SUPPLIED DATA Start Marker

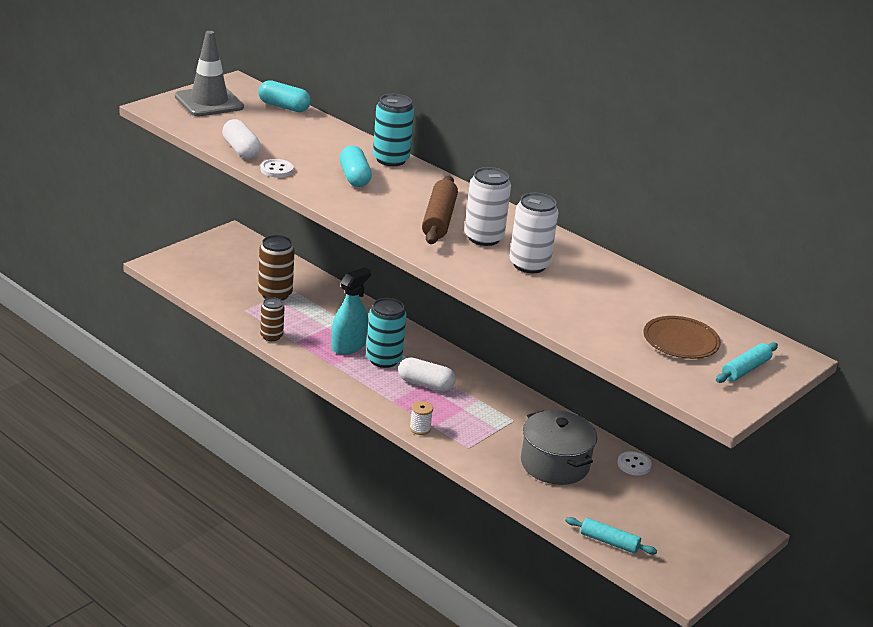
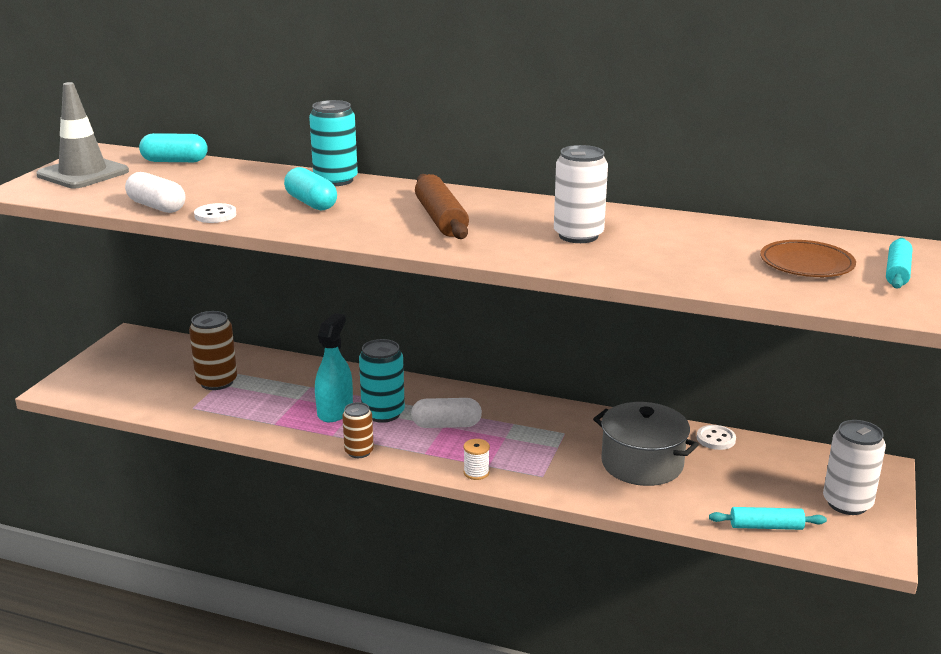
camera: 20 degrees left, 5 degrees down
(271, 336) = (241, 426): brown can -> brown can (359, 452)
(483, 238) = (505, 223): white can -> white can (847, 503)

SUPPLIED DATA End Marker

• [EXERCISE PROMPT]:
Exact output of each line above is wanted, without the pictures.

• [EXERCISE RESULT]:
camera: 20 degrees left, 5 degrees down
(271, 336) = (241, 426): brown can -> brown can (359, 452)
(483, 238) = (505, 223): white can -> white can (847, 503)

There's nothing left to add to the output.